> _WHAT THIS TASK INVOLVES_: Please copy out the items below, substituting "turned" for every "rotated" and changing nothing else. Leave the pictures out of your answer.

> _INFORMATION PROVIDED_:
## BEGIN

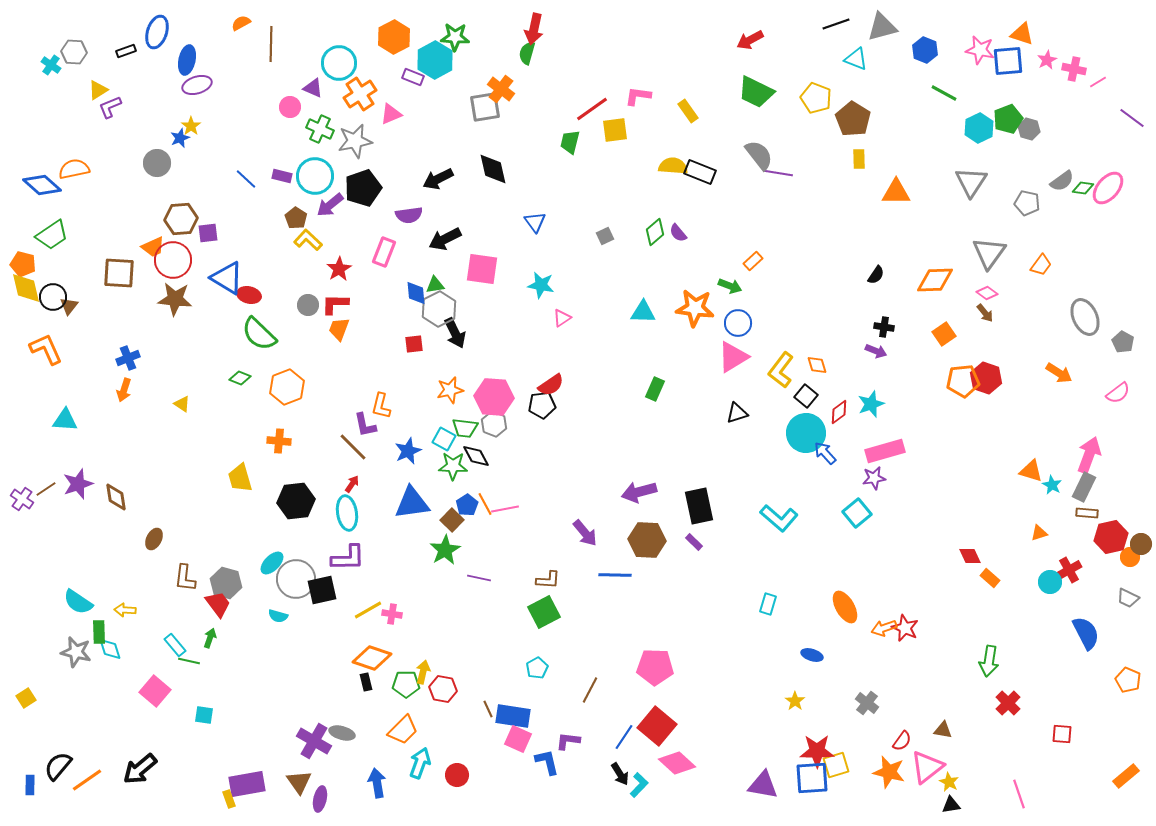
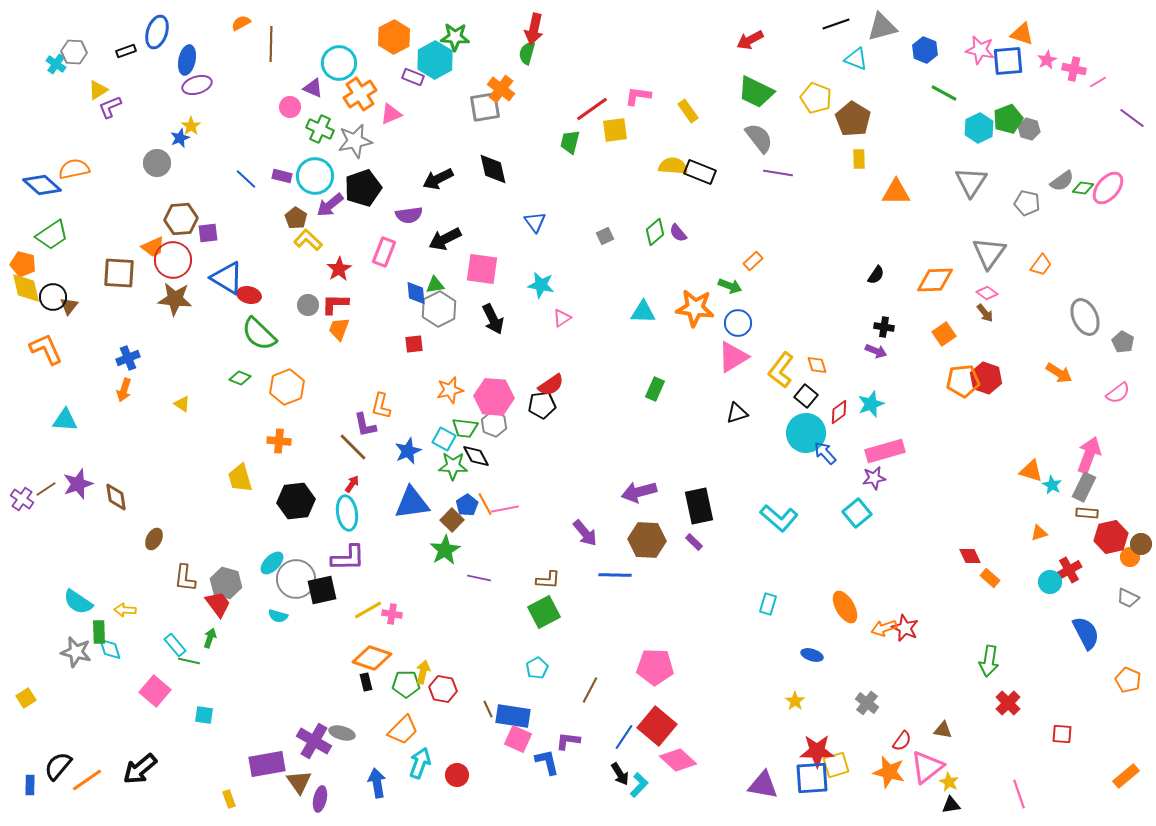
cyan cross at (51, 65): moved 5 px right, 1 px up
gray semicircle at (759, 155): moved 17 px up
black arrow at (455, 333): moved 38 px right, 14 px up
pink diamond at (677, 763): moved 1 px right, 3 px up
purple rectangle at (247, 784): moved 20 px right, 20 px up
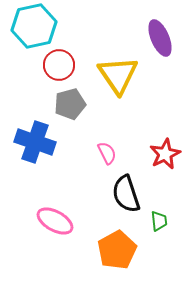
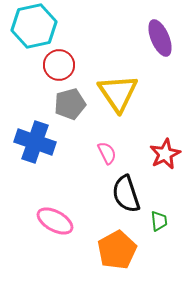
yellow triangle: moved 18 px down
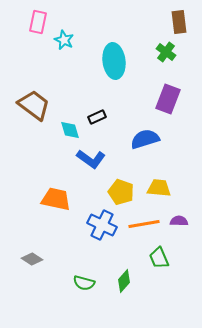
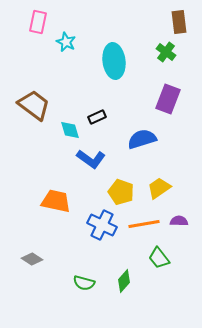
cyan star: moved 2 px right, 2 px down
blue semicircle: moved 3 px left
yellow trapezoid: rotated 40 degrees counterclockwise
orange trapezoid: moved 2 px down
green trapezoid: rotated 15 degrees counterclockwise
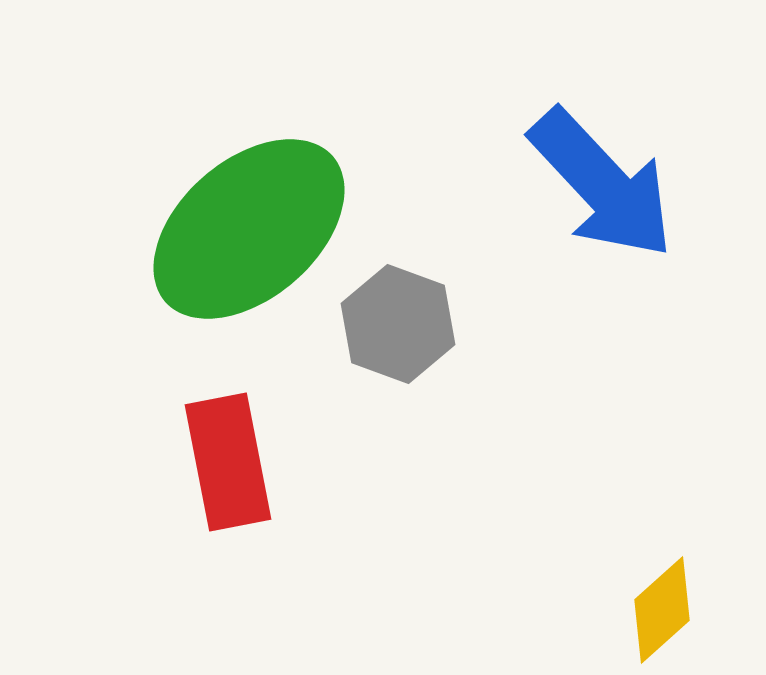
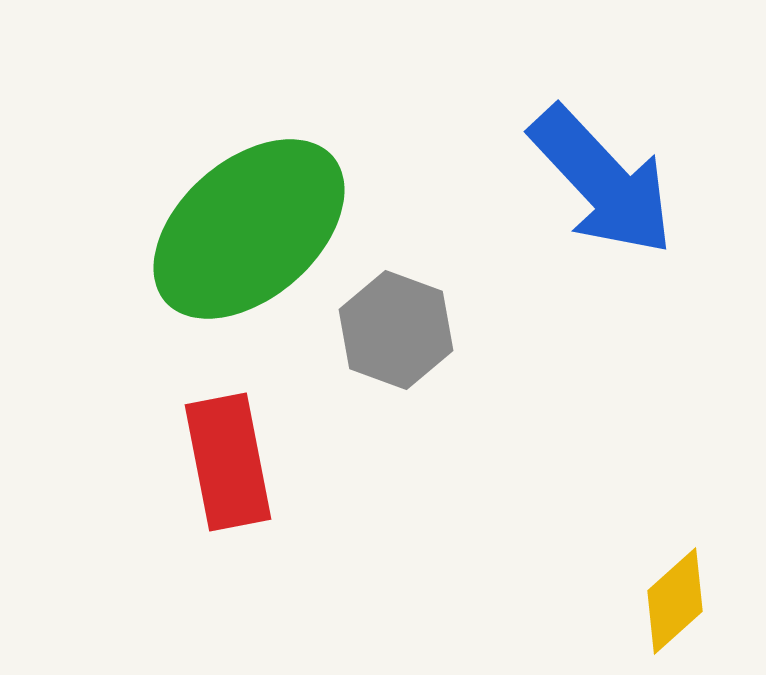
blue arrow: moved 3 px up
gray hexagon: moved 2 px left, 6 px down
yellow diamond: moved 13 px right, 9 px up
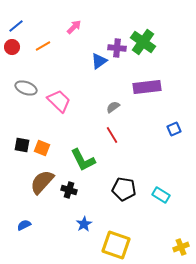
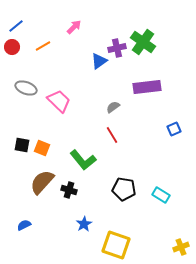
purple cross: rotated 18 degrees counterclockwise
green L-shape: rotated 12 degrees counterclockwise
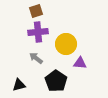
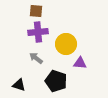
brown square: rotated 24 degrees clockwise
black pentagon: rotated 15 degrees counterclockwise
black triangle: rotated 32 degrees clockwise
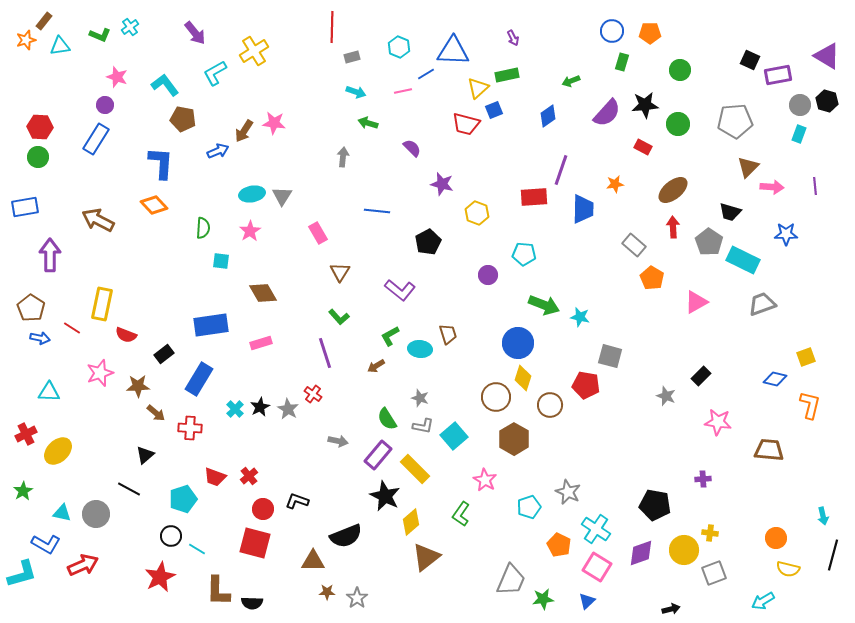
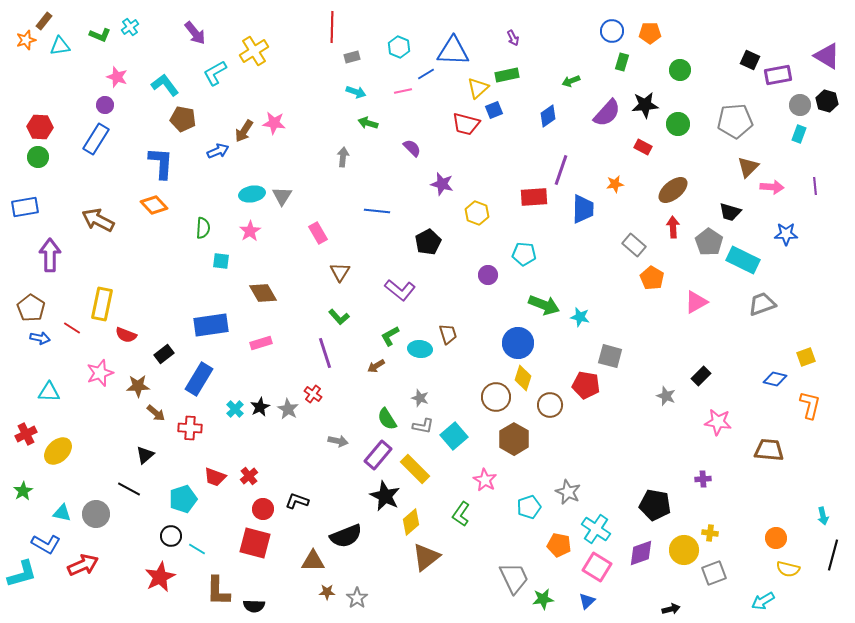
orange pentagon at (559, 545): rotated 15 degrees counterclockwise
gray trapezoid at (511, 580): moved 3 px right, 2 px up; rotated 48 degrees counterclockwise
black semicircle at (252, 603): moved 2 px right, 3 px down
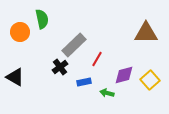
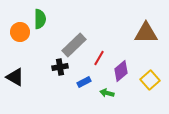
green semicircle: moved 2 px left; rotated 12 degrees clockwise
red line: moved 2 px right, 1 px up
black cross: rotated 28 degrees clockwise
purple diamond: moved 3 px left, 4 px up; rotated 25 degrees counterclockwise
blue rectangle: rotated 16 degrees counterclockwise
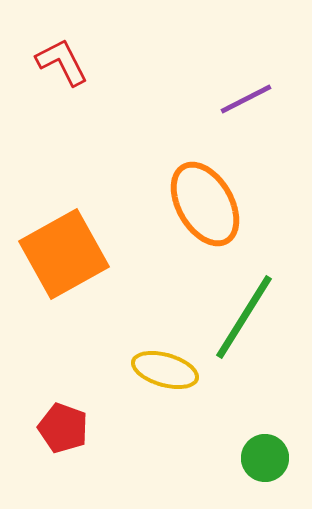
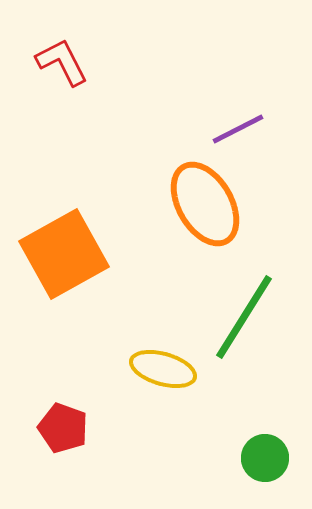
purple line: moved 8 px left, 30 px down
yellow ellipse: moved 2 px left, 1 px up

## END

> _SOLUTION_:
cyan cross at (51, 65): moved 5 px right, 1 px up
gray semicircle at (759, 155): moved 17 px up
black arrow at (455, 333): moved 38 px right, 14 px up
pink diamond at (677, 763): moved 1 px right, 3 px up
purple rectangle at (247, 784): moved 20 px right, 20 px up
yellow triangle: moved 18 px down
cyan star: moved 2 px right, 2 px down
blue semicircle: moved 3 px left
yellow trapezoid: turned 40 degrees counterclockwise
orange trapezoid: moved 2 px down
green trapezoid: turned 15 degrees counterclockwise
blue arrow: moved 3 px up
gray hexagon: moved 2 px left, 6 px down
yellow diamond: moved 13 px right, 9 px up
purple cross: turned 18 degrees counterclockwise
green L-shape: turned 12 degrees counterclockwise
brown square: turned 24 degrees clockwise
black pentagon: turned 15 degrees counterclockwise
black triangle: turned 32 degrees clockwise
orange pentagon at (559, 545): turned 15 degrees counterclockwise
gray trapezoid at (511, 580): moved 3 px right, 2 px up; turned 48 degrees counterclockwise
black semicircle at (252, 603): moved 2 px right, 3 px down
green semicircle: moved 2 px left; turned 12 degrees clockwise
red line: moved 2 px right, 1 px up
black cross: turned 28 degrees clockwise
purple diamond: moved 3 px left, 4 px up; turned 25 degrees counterclockwise
blue rectangle: turned 16 degrees counterclockwise
purple line: moved 8 px left, 30 px down
yellow ellipse: moved 2 px left, 1 px up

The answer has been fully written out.